Go to the line that contains "grey mouse: [280,68,363,110]". Restate that line and each one after it exactly, through the end of the records, without pictures.

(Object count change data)
□ □ □ □

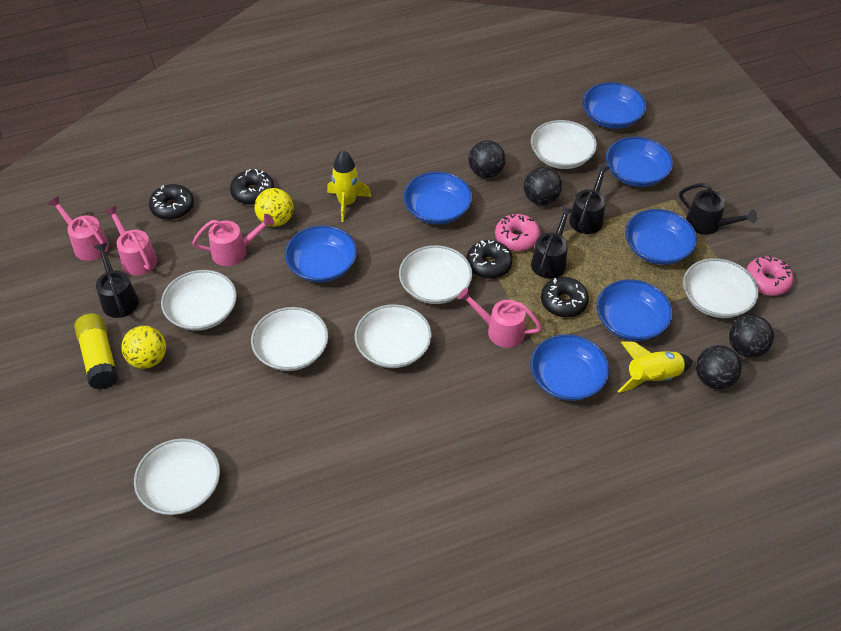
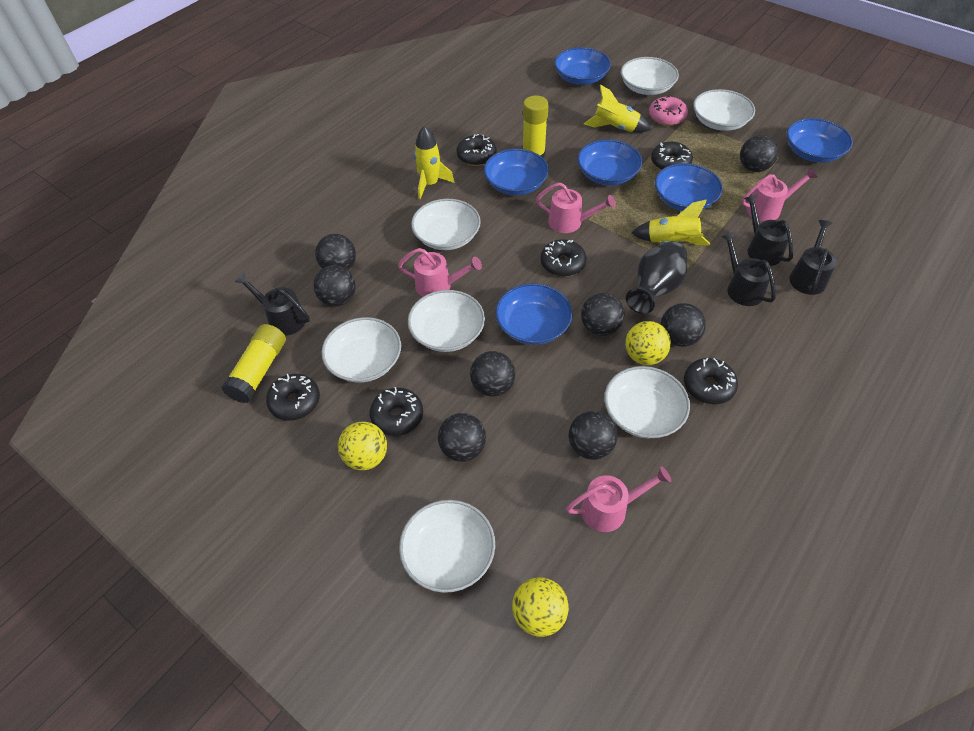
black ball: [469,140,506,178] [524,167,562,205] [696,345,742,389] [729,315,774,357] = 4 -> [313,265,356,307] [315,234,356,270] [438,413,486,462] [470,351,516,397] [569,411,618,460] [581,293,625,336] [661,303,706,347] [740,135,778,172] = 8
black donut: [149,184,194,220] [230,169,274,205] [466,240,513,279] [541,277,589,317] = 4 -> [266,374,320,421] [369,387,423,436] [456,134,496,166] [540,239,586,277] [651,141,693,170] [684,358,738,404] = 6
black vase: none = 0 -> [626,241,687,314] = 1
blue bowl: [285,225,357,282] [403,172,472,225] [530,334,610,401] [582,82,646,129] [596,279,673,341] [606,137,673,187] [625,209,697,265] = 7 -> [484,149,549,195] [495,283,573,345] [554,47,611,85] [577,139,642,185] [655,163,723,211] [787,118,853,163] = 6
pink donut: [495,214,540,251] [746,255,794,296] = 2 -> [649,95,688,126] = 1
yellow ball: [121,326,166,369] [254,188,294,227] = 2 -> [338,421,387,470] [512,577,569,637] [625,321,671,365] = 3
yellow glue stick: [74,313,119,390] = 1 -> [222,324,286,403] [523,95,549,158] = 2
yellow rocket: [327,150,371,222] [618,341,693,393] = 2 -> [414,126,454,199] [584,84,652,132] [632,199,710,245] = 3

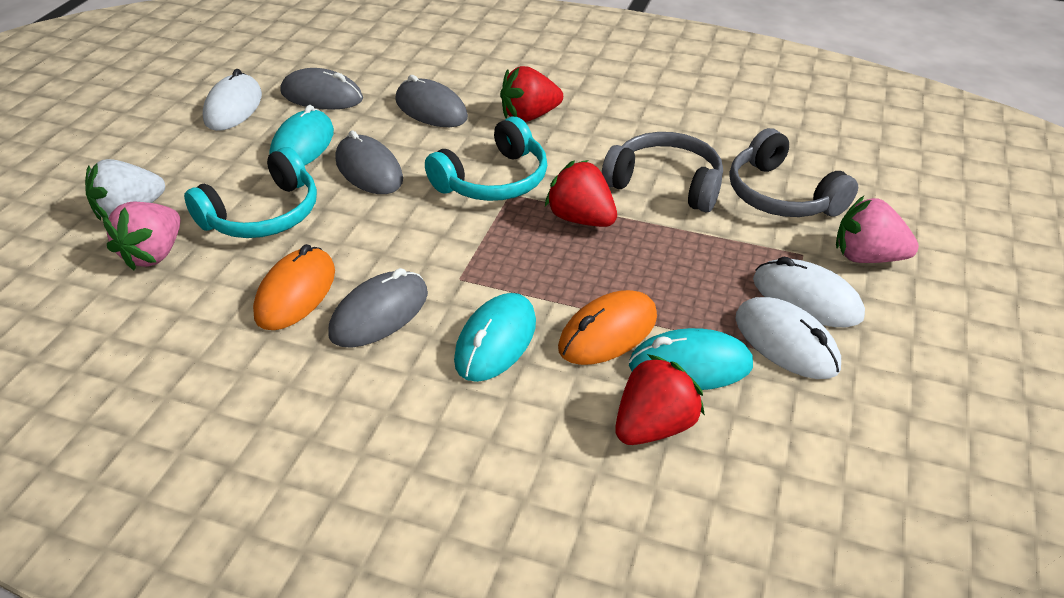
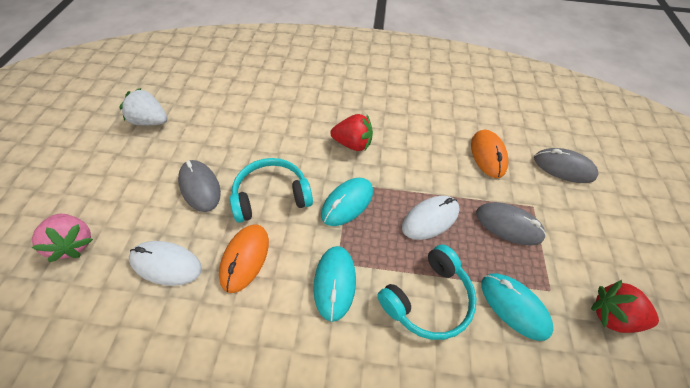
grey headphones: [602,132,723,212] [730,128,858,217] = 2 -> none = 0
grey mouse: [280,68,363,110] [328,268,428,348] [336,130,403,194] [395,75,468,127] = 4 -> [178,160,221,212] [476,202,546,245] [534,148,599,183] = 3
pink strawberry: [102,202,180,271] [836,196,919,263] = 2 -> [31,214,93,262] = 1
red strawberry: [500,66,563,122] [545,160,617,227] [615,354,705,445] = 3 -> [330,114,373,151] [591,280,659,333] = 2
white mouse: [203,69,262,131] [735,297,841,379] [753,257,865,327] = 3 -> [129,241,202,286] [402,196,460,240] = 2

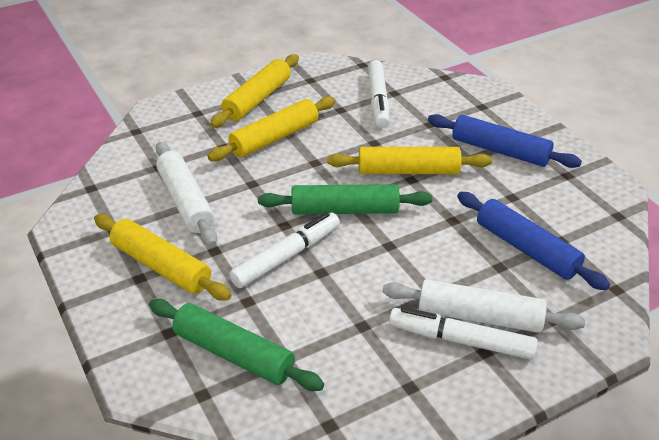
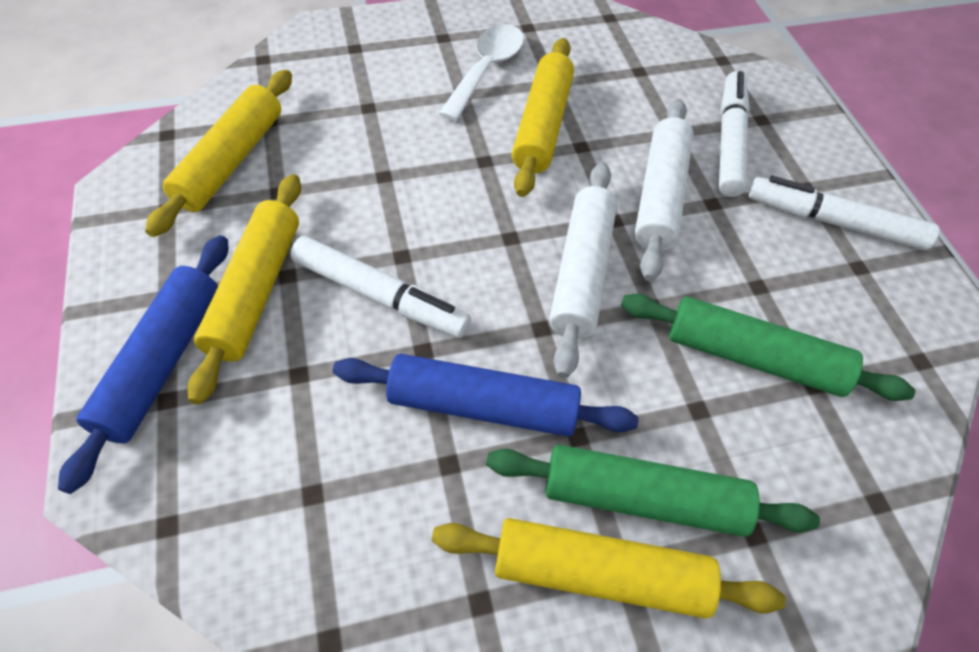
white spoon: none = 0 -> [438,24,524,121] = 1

□ □ □ □

Exercise answer:
grey mouse: [280,68,363,110] [328,268,428,348] [336,130,403,194] [395,75,468,127] = 4 -> [178,160,221,212] [476,202,546,245] [534,148,599,183] = 3
pink strawberry: [102,202,180,271] [836,196,919,263] = 2 -> [31,214,93,262] = 1
red strawberry: [500,66,563,122] [545,160,617,227] [615,354,705,445] = 3 -> [330,114,373,151] [591,280,659,333] = 2
white mouse: [203,69,262,131] [735,297,841,379] [753,257,865,327] = 3 -> [129,241,202,286] [402,196,460,240] = 2

white spoon: none = 0 -> [438,24,524,121] = 1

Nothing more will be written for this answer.